WORK INSTRUCTION:
From the entries below, reproduce exactly the lines from the one with "purple triangle: (228, 74)" through the one with "cyan semicircle: (827, 195)", both included, without images.

-- SOURCE RECORDS follows --

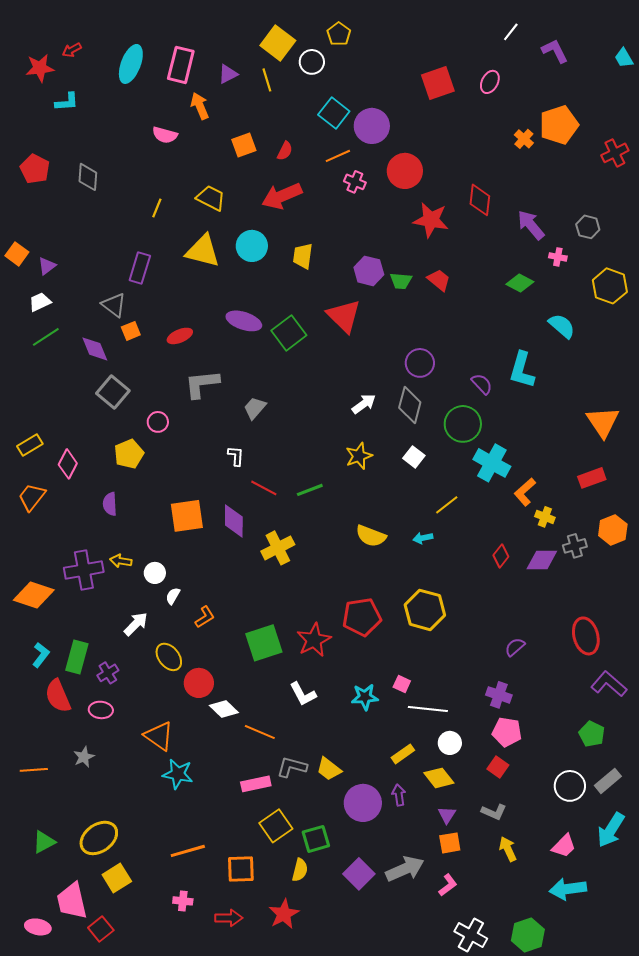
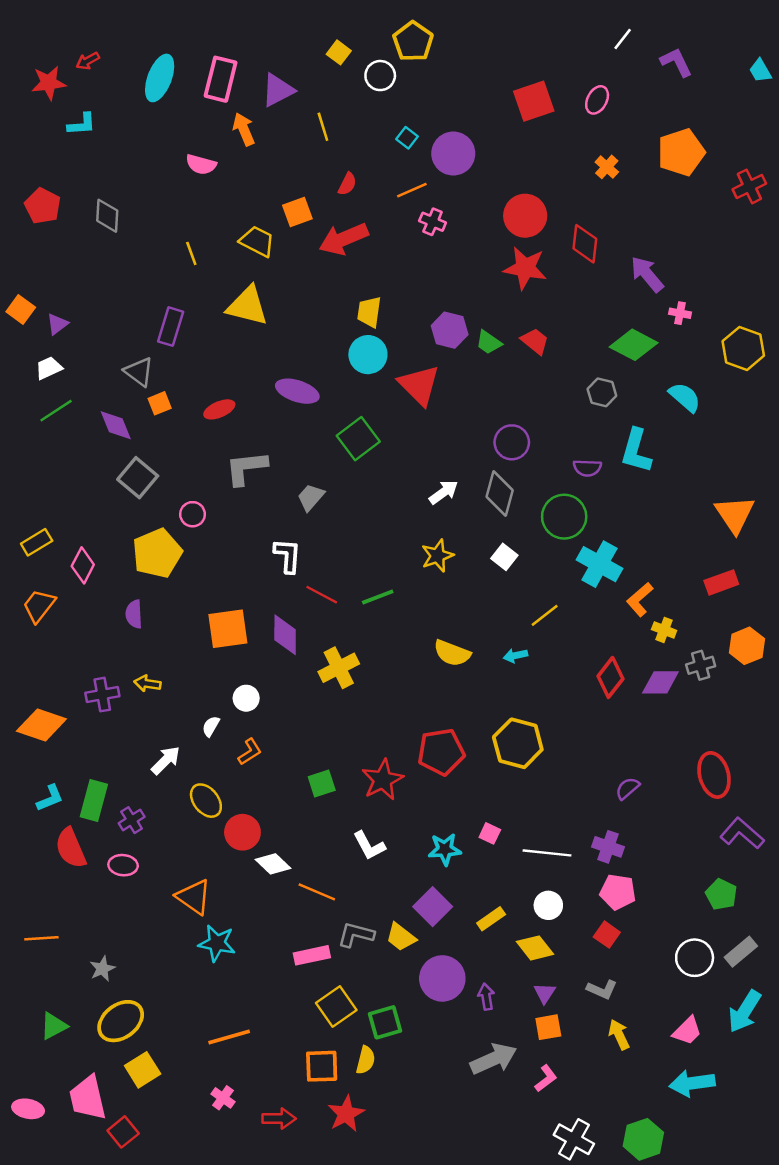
yellow pentagon: (339, 34) -> (413, 41), size x1.4
yellow square: (278, 43) -> (339, 52), size x0.6
purple triangle: (228, 74) -> (278, 90), size x1.4
yellow line: (267, 80) -> (323, 127), moved
cyan square: (334, 113) -> (407, 138), size x0.6
orange cross: (524, 139) -> (607, 167), moved
orange square: (244, 145) -> (297, 212), moved
red circle: (405, 171) -> (525, 216), moved
yellow line: (157, 208) -> (191, 253), turned -42
gray hexagon: (588, 227) -> (602, 392), moved
cyan circle: (252, 246) -> (368, 355), moved
green trapezoid: (401, 281) -> (489, 342), turned 30
green diamond: (520, 283) -> (634, 345), size x1.4
green square: (289, 333) -> (358, 439), moved
purple semicircle: (482, 384) -> (587, 468), turned 135
yellow pentagon: (129, 454) -> (157, 553), size x1.4
white L-shape: (236, 456) -> (288, 556), size x1.4
red diamond: (501, 556) -> (610, 677), size x1.4
purple cross: (84, 570) -> (102, 695), size x0.7
white circle: (155, 573) -> (246, 698), moved
green square: (264, 643) -> (322, 783), size x0.6
cyan L-shape: (41, 655) -> (50, 798), turned 30
white line: (428, 709) -> (547, 853), moved
gray star: (84, 757) -> (102, 969), moved
purple arrow: (399, 795) -> (486, 997), moved
orange square: (241, 869) -> (322, 1066), moved
purple square: (359, 874) -> (433, 907), moved
pink cross: (183, 901) -> (223, 1098), turned 30
pink ellipse: (38, 927) -> (28, 1109), moved

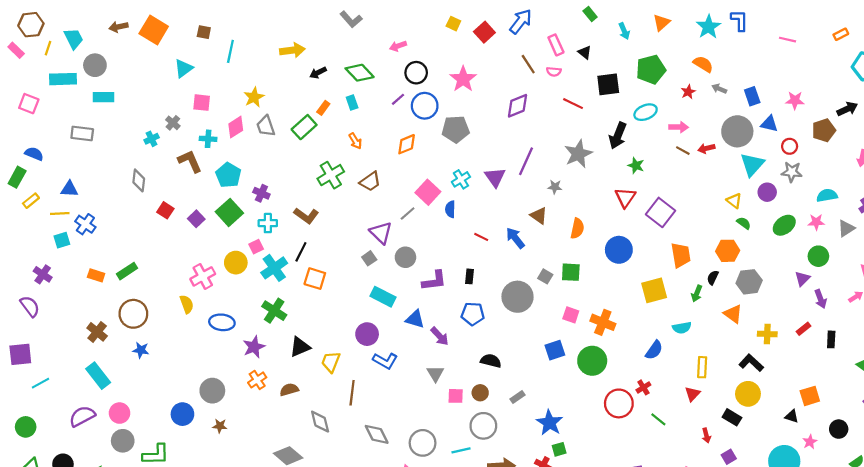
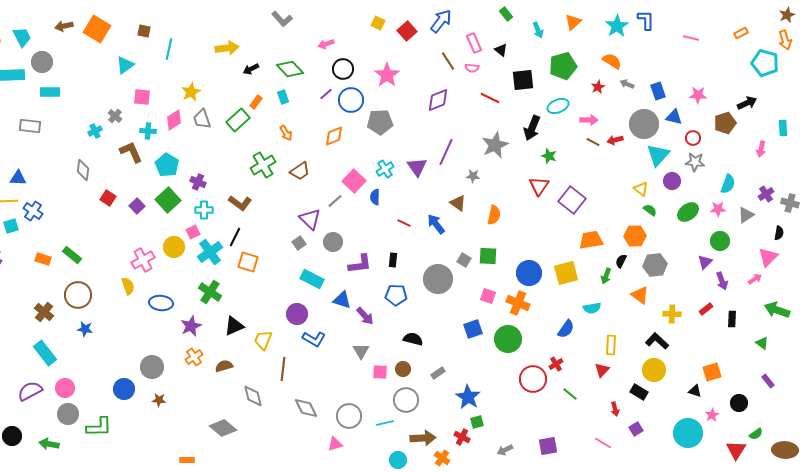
cyan semicircle: (827, 195) -> (728, 184), turned 120
blue circle: (619, 250) -> (529, 273), moved
orange trapezoid: (681, 255) -> (591, 240), turned -90
green rectangle: (127, 271) -> (72, 255), turned 72

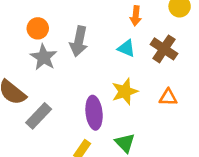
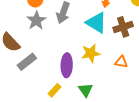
cyan triangle: (126, 48) -> (96, 23), size x1.6
brown cross: (164, 49) -> (123, 27), turned 30

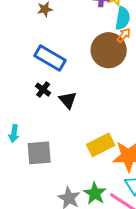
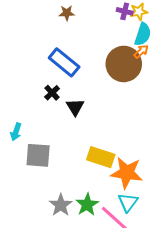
yellow rectangle: (101, 145) -> (101, 157), turned 36

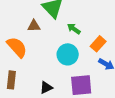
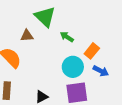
cyan circle: (68, 54) -> (73, 67), moved

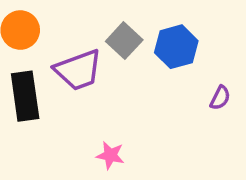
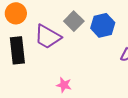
purple trapezoid: (78, 70) -> (48, 37), turned 48

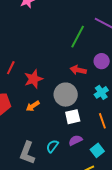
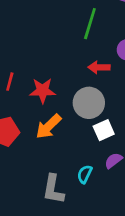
red star: (33, 79) -> (43, 91), turned 30
orange arrow: (33, 106) -> (49, 126), size x1.5

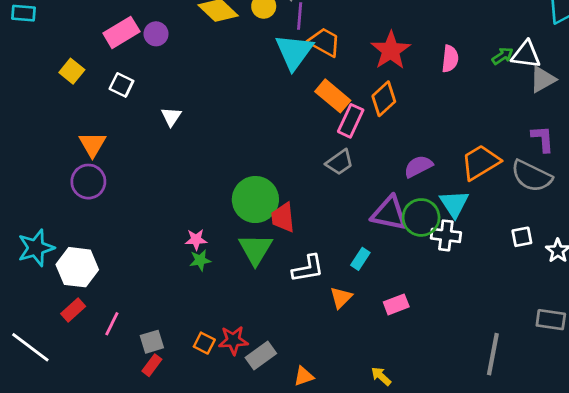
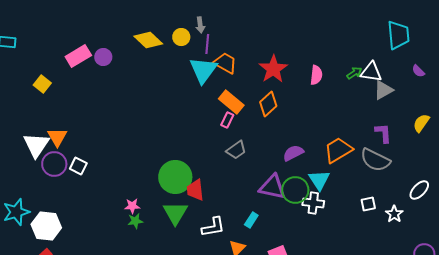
white square: (121, 85) -> (78, 166), moved
white triangle: (171, 117) -> (36, 145), moved, size x1.8
pink rectangle: (351, 121) -> (227, 120), moved, size x0.7

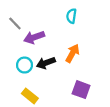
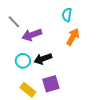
orange arrow: (72, 53) -> (73, 37), moved
purple square: (81, 90) -> (51, 84), moved, turned -36

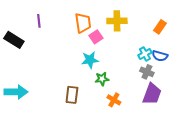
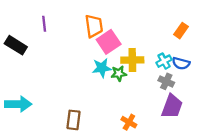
yellow cross: (117, 21) -> (132, 60), moved
pink square: (96, 37) -> (109, 42), size x1.5
green star: (102, 79) -> (119, 74), moved
brown rectangle: (72, 95) -> (74, 120), moved
orange cross: (114, 100) -> (129, 122), moved

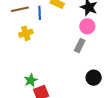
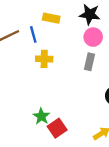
yellow cross: (26, 33) -> (44, 59), moved, turned 32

-- SOURCE RECORDS concluded --

SOLUTION FOR THIS TASK:
purple triangle: (228, 74) -> (278, 90), size x1.4
yellow line: (267, 80) -> (323, 127), moved
cyan square: (334, 113) -> (407, 138), size x0.6
orange cross: (524, 139) -> (607, 167), moved
orange square: (244, 145) -> (297, 212), moved
red circle: (405, 171) -> (525, 216), moved
yellow line: (157, 208) -> (191, 253), turned -42
gray hexagon: (588, 227) -> (602, 392), moved
cyan circle: (252, 246) -> (368, 355), moved
green trapezoid: (401, 281) -> (489, 342), turned 30
green diamond: (520, 283) -> (634, 345), size x1.4
green square: (289, 333) -> (358, 439), moved
purple semicircle: (482, 384) -> (587, 468), turned 135
yellow pentagon: (129, 454) -> (157, 553), size x1.4
white L-shape: (236, 456) -> (288, 556), size x1.4
red diamond: (501, 556) -> (610, 677), size x1.4
purple cross: (84, 570) -> (102, 695), size x0.7
white circle: (155, 573) -> (246, 698), moved
green square: (264, 643) -> (322, 783), size x0.6
cyan L-shape: (41, 655) -> (50, 798), turned 30
white line: (428, 709) -> (547, 853), moved
gray star: (84, 757) -> (102, 969), moved
purple arrow: (399, 795) -> (486, 997), moved
orange square: (241, 869) -> (322, 1066), moved
purple square: (359, 874) -> (433, 907), moved
pink cross: (183, 901) -> (223, 1098), turned 30
pink ellipse: (38, 927) -> (28, 1109), moved

cyan semicircle: (827, 195) -> (728, 184), turned 120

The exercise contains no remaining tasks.